(TASK INPUTS)
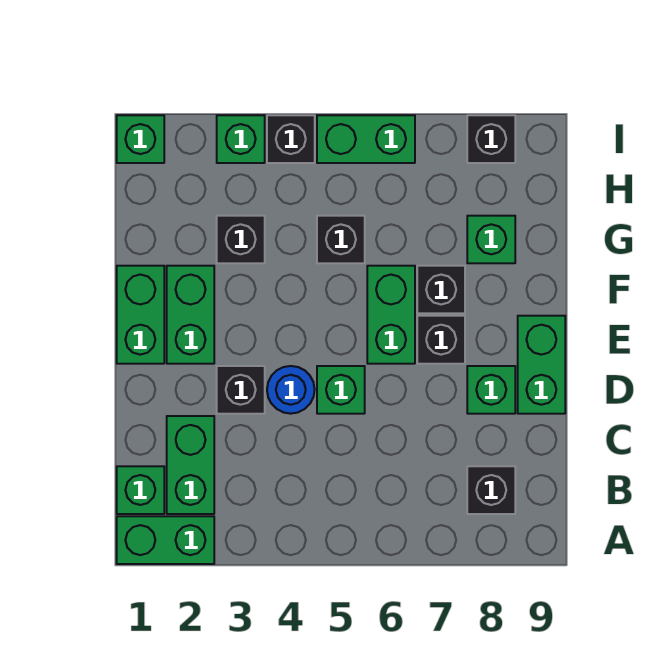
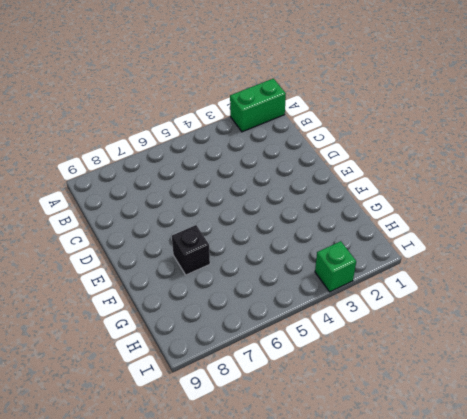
none -> green brick B1 level 1
none -> green brick B2:C2 level 1
none -> black brick B8 level 1

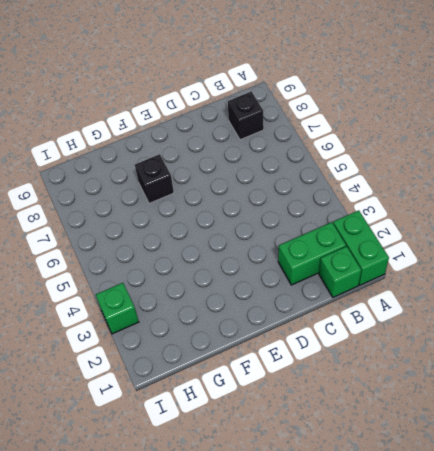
none -> black brick D3 level 1
none -> blue round brick D4 level 1
none -> green brick D5 level 1

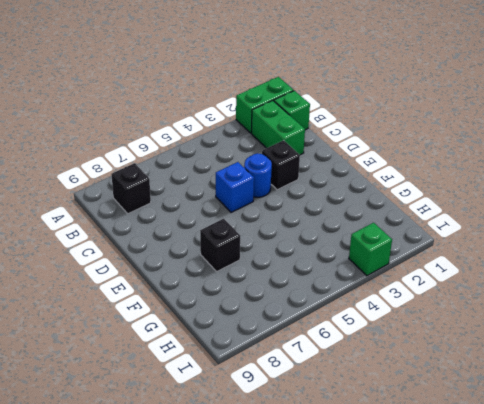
blue brick D5 level 1 -> green brick D5 level 1
none -> green brick D8 level 1
none -> green brick D9:E9 level 1
none -> green brick E1:F1 level 1

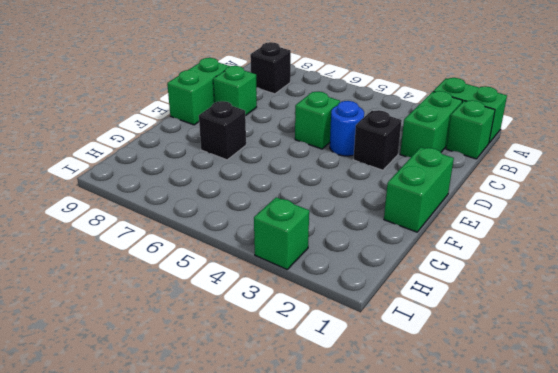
none -> green brick E2:F2 level 1
none -> green brick E6:F6 level 1
none -> black brick E7 level 1

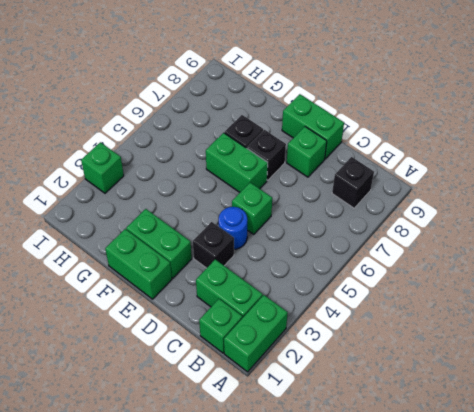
none -> black brick G3 level 1
none -> black brick G5 level 1
none -> green brick G8 level 1

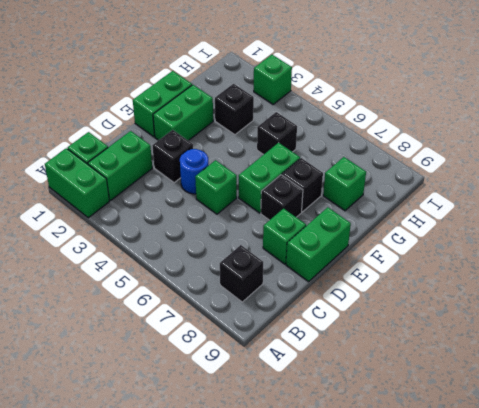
none -> green brick I1 level 1
none -> black brick I4 level 1
none -> green brick I5:I6 level 1

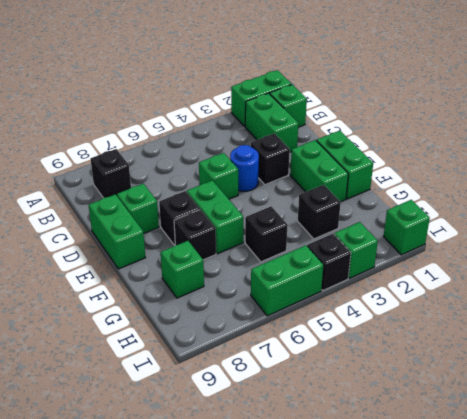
none -> black brick I8 level 1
(End TASK INPUTS)
**EXERCISE DIRECTIONS**. Every line above that carries the string "black" should be copied.

**RESULT OF THIS TASK**.
none -> black brick B8 level 1
none -> black brick D3 level 1
none -> black brick E7 level 1
none -> black brick G3 level 1
none -> black brick G5 level 1
none -> black brick I4 level 1
none -> black brick I8 level 1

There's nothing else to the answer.